* **ABOUT THIS EXERCISE**: Return each line of the records below in which the string "turquoise" turns up.

* **RECORDED DATA**:
===

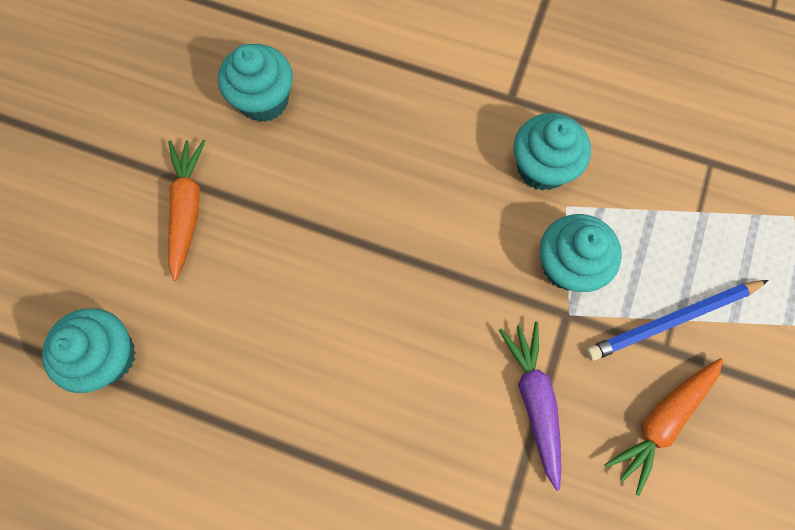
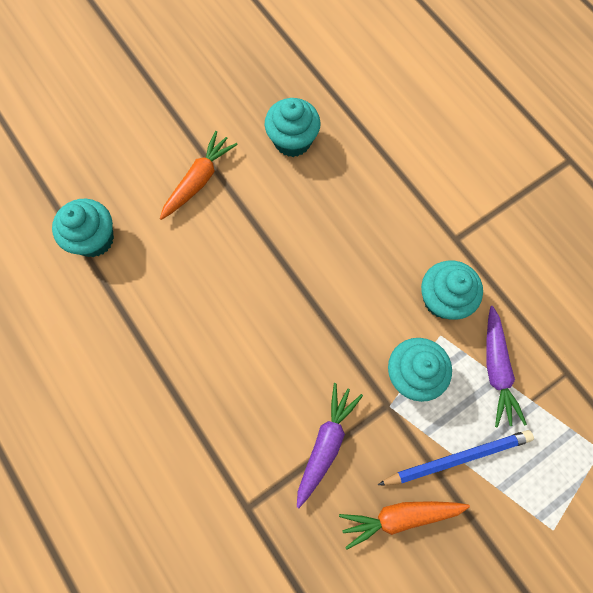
camera: 35 degrees right, 0 degrees up
(644, 204) = (496, 369): none -> purple carrot
(672, 320) = (457, 458): blue pencil -> blue pencil turned 150 degrees clockwise

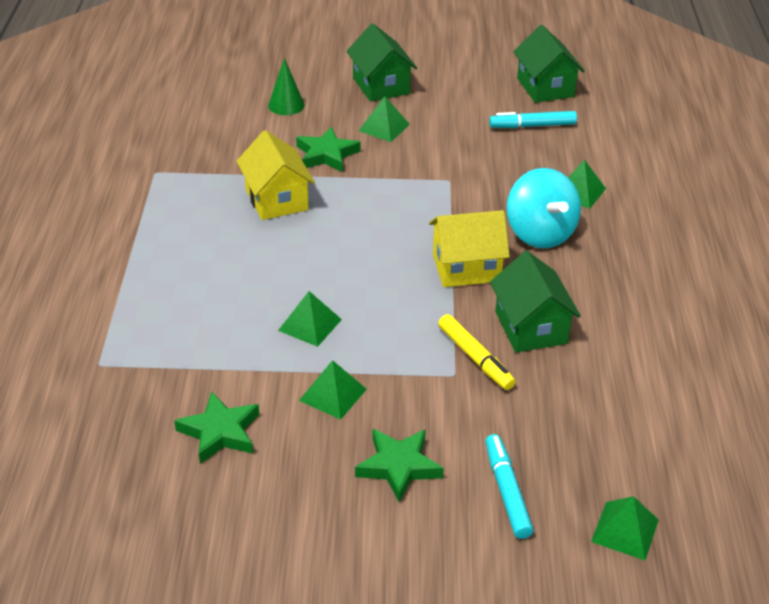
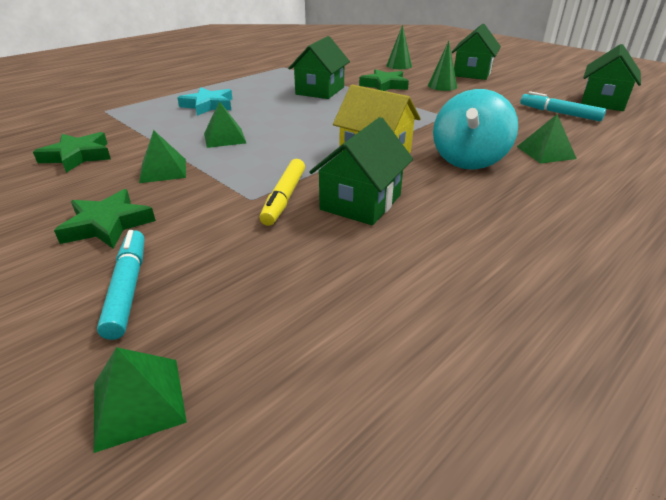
camera: 45 degrees right, 5 degrees down
(202, 289) = (208, 105): none -> turquoise star
(276, 199) = (320, 91): yellow house -> green house
(384, 127) = (442, 86): green pyramid -> green cone
(506, 491) = (127, 288): turquoise marker -> turquoise marker turned 45 degrees counterclockwise

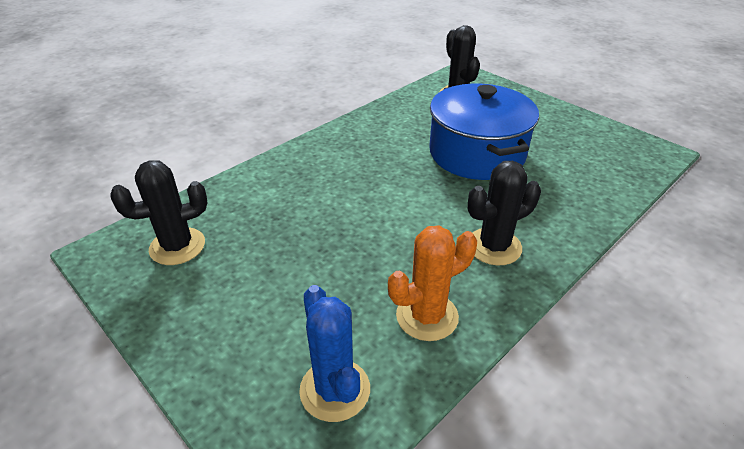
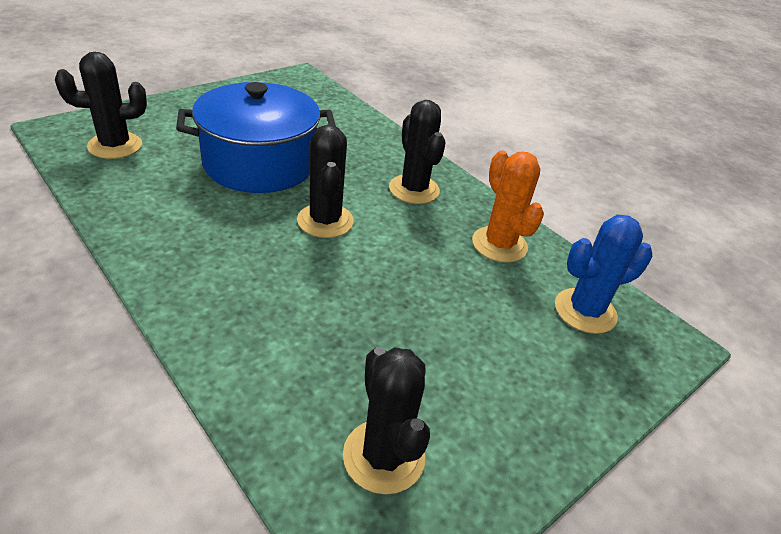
camera: 90 degrees left, 0 degrees up
(414, 196) = (325, 221): none -> black cactus

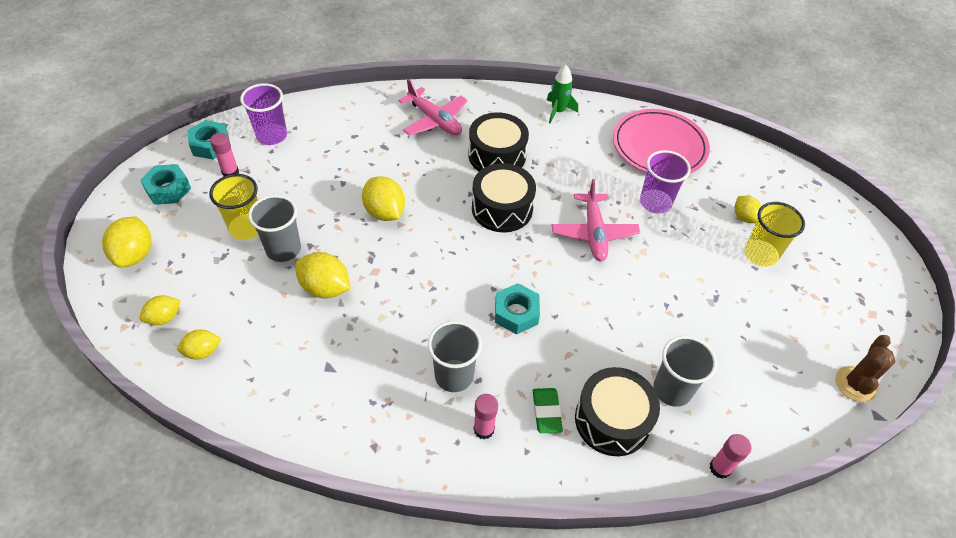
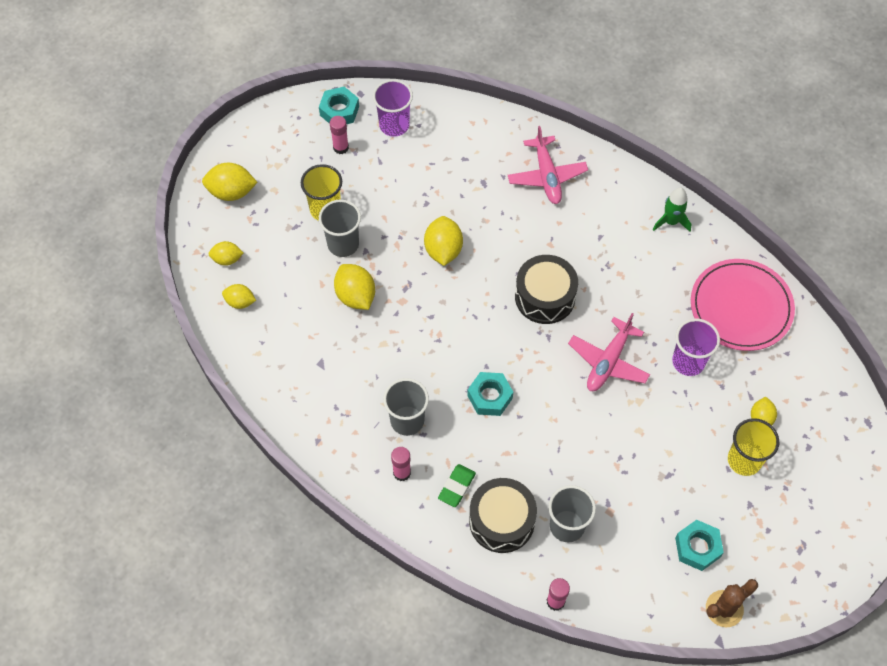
camera: 35 degrees right, 10 degrees up
(135, 255) = (231, 192): yellow lemon -> yellow lemon turned 60 degrees clockwise
(168, 189) = (284, 141): turquoise nut -> turquoise nut (697, 547)
(497, 155) = (578, 241): black drum -> none

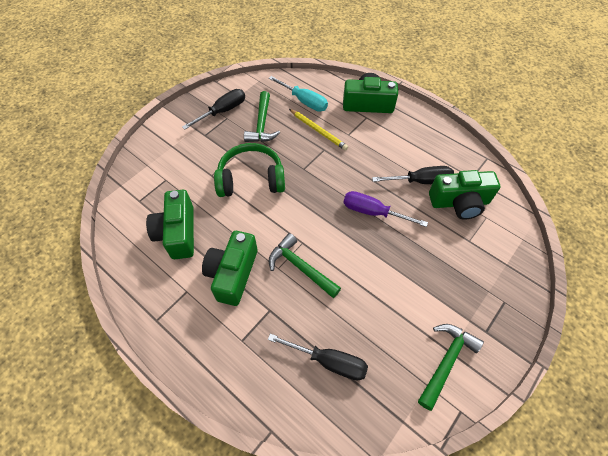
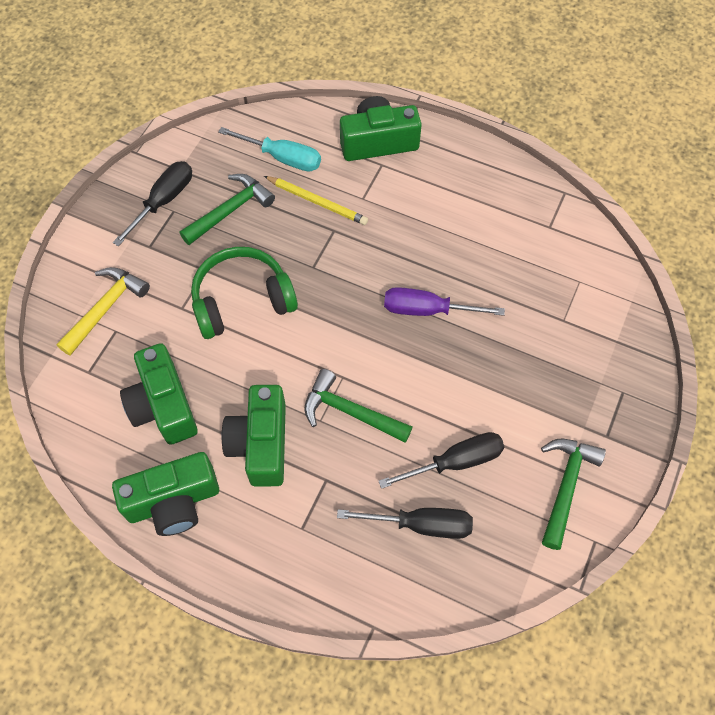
camera: 15 degrees left, 5 degrees up
(164, 165) = (106, 308): none -> yellow hammer
(262, 124) = (230, 210): green hammer -> green hammer turned 120 degrees counterclockwise
(420, 181) = (481, 248): black screwdriver -> black screwdriver (455, 462)
(459, 202) = (540, 268): green camera -> green camera (173, 502)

===

* **SOLUTION TO THIS TASK**:
(202, 289) = (208, 105): none -> turquoise star
(506, 491) = (127, 288): turquoise marker -> turquoise marker turned 45 degrees counterclockwise
(168, 189) = (284, 141): turquoise nut -> turquoise nut (697, 547)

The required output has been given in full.